> _EXERCISE BRIEF_: The whole listing that follows should be printed again, unchanged.

> _TASK INPUT_:
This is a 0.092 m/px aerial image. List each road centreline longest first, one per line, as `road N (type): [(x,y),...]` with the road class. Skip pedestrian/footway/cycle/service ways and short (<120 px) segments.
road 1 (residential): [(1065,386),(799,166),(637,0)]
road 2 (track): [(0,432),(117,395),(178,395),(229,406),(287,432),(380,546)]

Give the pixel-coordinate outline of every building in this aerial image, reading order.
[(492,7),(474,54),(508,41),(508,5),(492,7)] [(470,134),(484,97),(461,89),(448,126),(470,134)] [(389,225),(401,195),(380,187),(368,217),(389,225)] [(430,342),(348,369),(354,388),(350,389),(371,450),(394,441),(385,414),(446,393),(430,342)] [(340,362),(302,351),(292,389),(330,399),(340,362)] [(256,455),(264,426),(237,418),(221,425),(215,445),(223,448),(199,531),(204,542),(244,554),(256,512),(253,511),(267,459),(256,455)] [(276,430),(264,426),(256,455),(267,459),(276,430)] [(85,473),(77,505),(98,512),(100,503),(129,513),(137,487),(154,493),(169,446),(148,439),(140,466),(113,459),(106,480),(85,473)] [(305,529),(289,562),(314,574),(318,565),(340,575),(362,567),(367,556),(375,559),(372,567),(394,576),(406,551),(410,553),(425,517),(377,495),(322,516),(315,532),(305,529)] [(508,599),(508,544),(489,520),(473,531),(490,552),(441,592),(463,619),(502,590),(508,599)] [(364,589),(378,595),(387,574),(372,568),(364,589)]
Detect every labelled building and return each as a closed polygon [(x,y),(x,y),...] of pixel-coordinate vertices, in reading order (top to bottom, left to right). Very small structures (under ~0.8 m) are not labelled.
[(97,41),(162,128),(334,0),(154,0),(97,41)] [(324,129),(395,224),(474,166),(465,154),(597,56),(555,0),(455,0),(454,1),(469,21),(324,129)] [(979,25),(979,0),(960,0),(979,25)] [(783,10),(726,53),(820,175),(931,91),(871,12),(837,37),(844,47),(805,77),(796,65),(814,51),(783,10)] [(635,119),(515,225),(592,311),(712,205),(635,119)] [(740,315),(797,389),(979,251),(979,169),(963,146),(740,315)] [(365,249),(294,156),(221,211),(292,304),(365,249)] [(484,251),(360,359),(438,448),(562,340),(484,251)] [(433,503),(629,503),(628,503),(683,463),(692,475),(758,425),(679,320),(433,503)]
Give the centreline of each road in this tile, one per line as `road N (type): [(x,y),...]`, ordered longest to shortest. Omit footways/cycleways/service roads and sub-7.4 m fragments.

> _TASK SOLUTION_:
This is a 0.092 m/px aerial image. List each road centreline longest first, one per line, as `road N (type): [(x,y),...]` with the road class. Skip pedestrian/footway/cycle/service ways and short (<120 px) segments.
road 1 (residential): [(1065,386),(799,166),(637,0)]
road 2 (track): [(0,432),(117,395),(178,395),(229,406),(287,432),(380,546)]

Give the pixel-coordinate outline of every building in this aerial image, reading order.
[(492,7),(474,54),(508,41),(508,5),(492,7)] [(470,134),(484,97),(461,89),(448,126),(470,134)] [(389,225),(401,195),(380,187),(368,217),(389,225)] [(430,342),(348,369),(354,388),(350,389),(371,450),(394,441),(385,414),(446,393),(430,342)] [(340,362),(302,351),(292,389),(330,399),(340,362)] [(256,455),(264,426),(237,418),(221,425),(215,445),(223,448),(199,531),(204,542),(244,554),(256,512),(253,511),(267,459),(256,455)] [(276,430),(264,426),(256,455),(267,459),(276,430)] [(85,473),(77,505),(98,512),(100,503),(129,513),(137,487),(154,493),(169,446),(148,439),(140,466),(113,459),(106,480),(85,473)] [(305,529),(289,562),(314,574),(318,565),(340,575),(362,567),(367,556),(375,559),(372,567),(394,576),(406,551),(410,553),(425,517),(377,495),(322,516),(315,532),(305,529)] [(508,599),(508,544),(489,520),(473,531),(490,552),(441,592),(463,619),(502,590),(508,599)] [(364,589),(378,595),(387,574),(372,568),(364,589)]
Detect every labelled building and return each as a closed polygon [(x,y),(x,y),...] of pixel-coordinate vertices, in reading order (top to bottom, left to right). Very small structures (under ~0.8 m) are not labelled.
[(97,41),(162,128),(334,0),(154,0),(97,41)] [(324,129),(395,224),(474,166),(465,154),(597,56),(555,0),(455,0),(454,1),(469,21),(324,129)] [(979,25),(979,0),(960,0),(979,25)] [(783,10),(726,53),(820,175),(931,91),(871,12),(837,37),(844,47),(805,77),(796,65),(814,51),(783,10)] [(635,119),(515,225),(592,311),(712,205),(635,119)] [(740,315),(797,389),(979,251),(979,169),(963,146),(740,315)] [(365,249),(294,156),(221,211),(292,304),(365,249)] [(484,251),(360,359),(438,448),(562,340),(484,251)] [(433,503),(629,503),(628,503),(683,463),(692,475),(758,425),(679,320),(433,503)]
Give the centreline of each road in this tile, one per line as `road N (type): [(x,y),...]`, ordered longest to shortest. Omit footways/cycleways/service roads and sub-7.4 m fragments.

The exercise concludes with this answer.